To do = Copy each record below faithfully, leaving out images.

===============

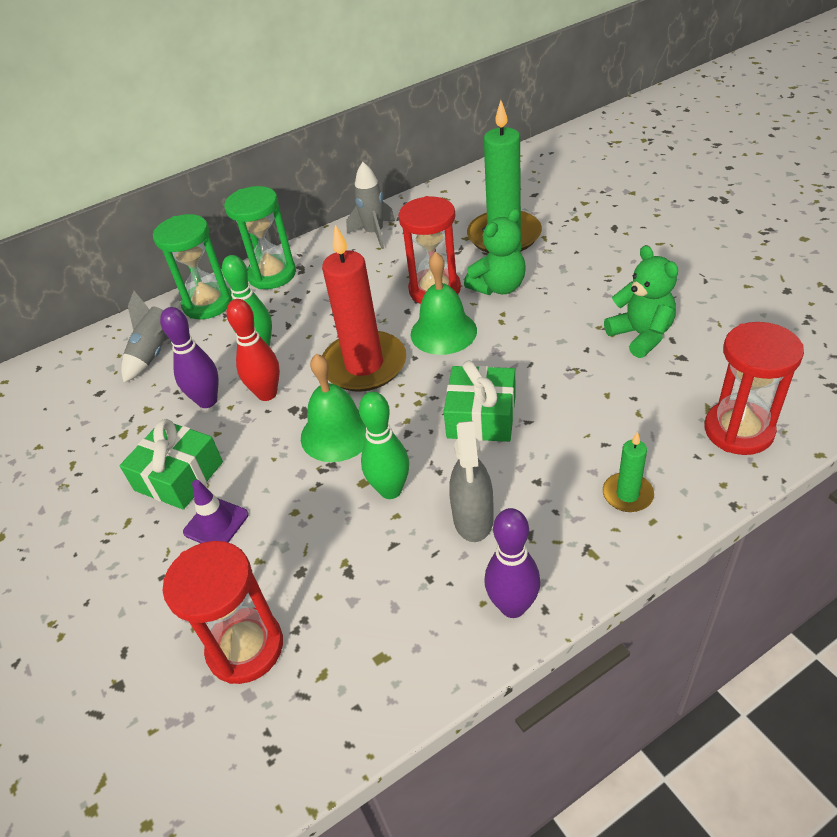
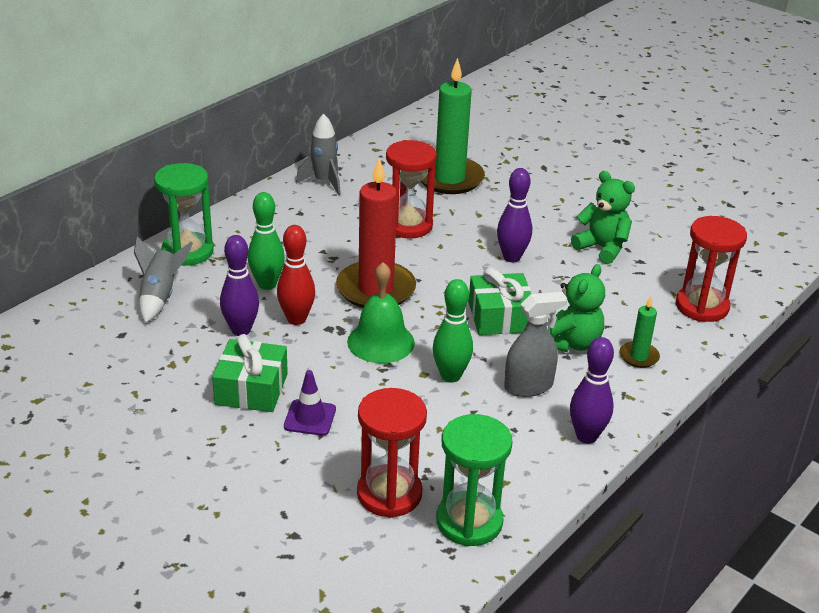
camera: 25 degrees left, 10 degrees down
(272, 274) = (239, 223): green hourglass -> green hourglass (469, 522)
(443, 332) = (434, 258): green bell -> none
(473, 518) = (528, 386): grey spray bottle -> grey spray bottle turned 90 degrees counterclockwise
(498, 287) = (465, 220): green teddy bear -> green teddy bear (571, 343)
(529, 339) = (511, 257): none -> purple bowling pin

===============

Your solution =
camera: 25 degrees left, 10 degrees down
(272, 274) = (239, 223): green hourglass -> green hourglass (469, 522)
(443, 332) = (434, 258): green bell -> none
(473, 518) = (528, 386): grey spray bottle -> grey spray bottle turned 90 degrees counterclockwise
(498, 287) = (465, 220): green teddy bear -> green teddy bear (571, 343)
(529, 339) = (511, 257): none -> purple bowling pin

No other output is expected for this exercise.